EXERCISE REQUIREMENTS: In the records below, pick out all lines containing the word "blue".

DATA IN THIS EXERCISE below:

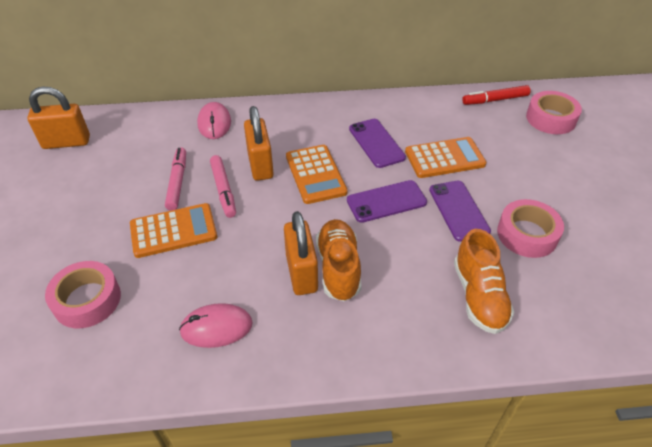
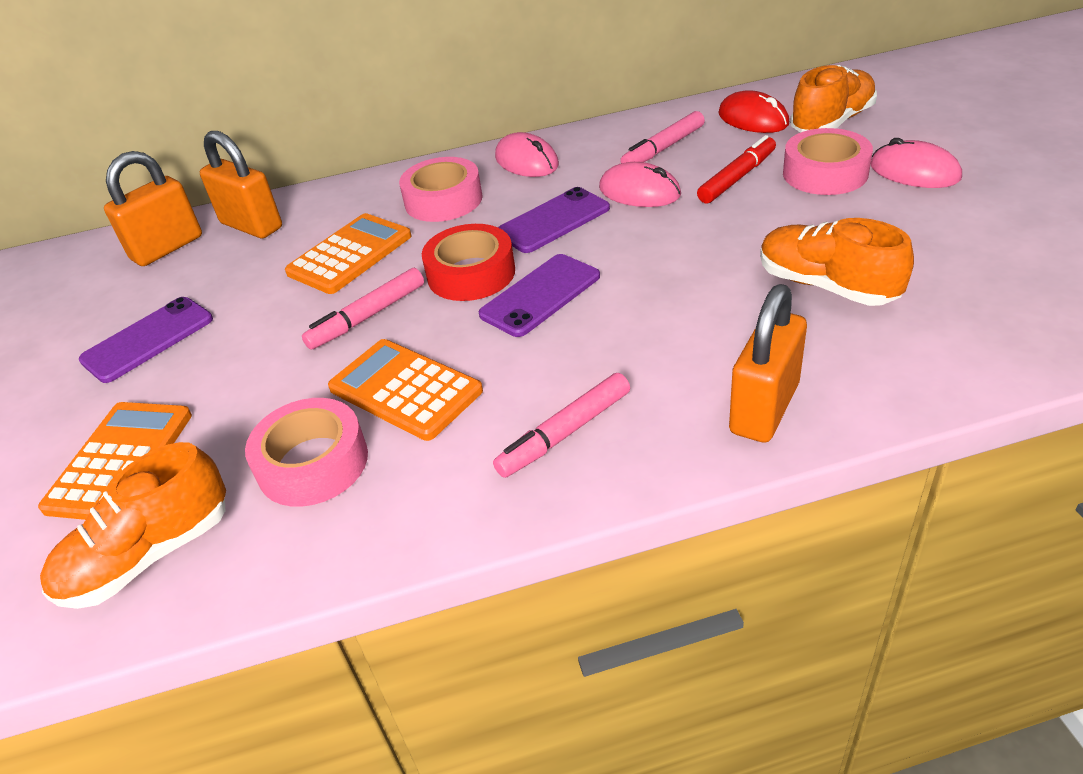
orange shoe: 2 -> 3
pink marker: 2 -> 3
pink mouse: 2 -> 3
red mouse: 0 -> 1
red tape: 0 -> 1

End of DATA IN THIS EXERCISE.
DATA IN THIS EXERCISE below:

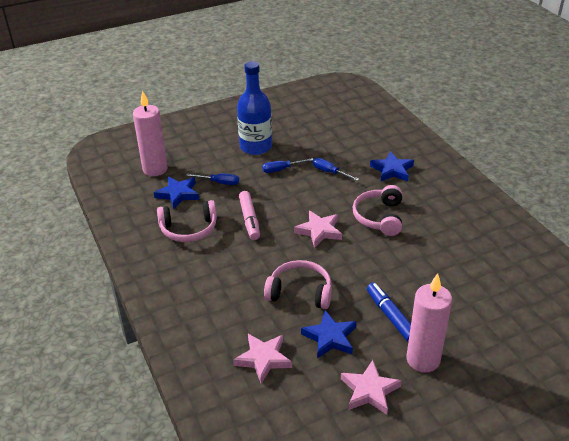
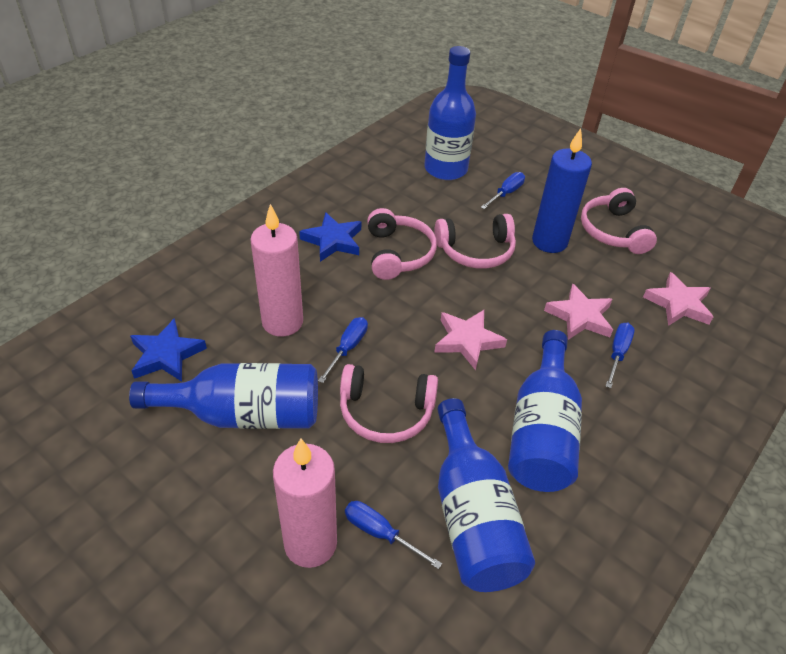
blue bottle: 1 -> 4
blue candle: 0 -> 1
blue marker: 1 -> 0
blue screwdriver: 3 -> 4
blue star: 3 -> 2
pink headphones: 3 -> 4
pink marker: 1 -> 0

End of DATA IN THIS EXERCISE.

RESPONSE AREA:
blue bottle: 1 -> 4
blue candle: 0 -> 1
blue marker: 1 -> 0
blue screwdriver: 3 -> 4
blue star: 3 -> 2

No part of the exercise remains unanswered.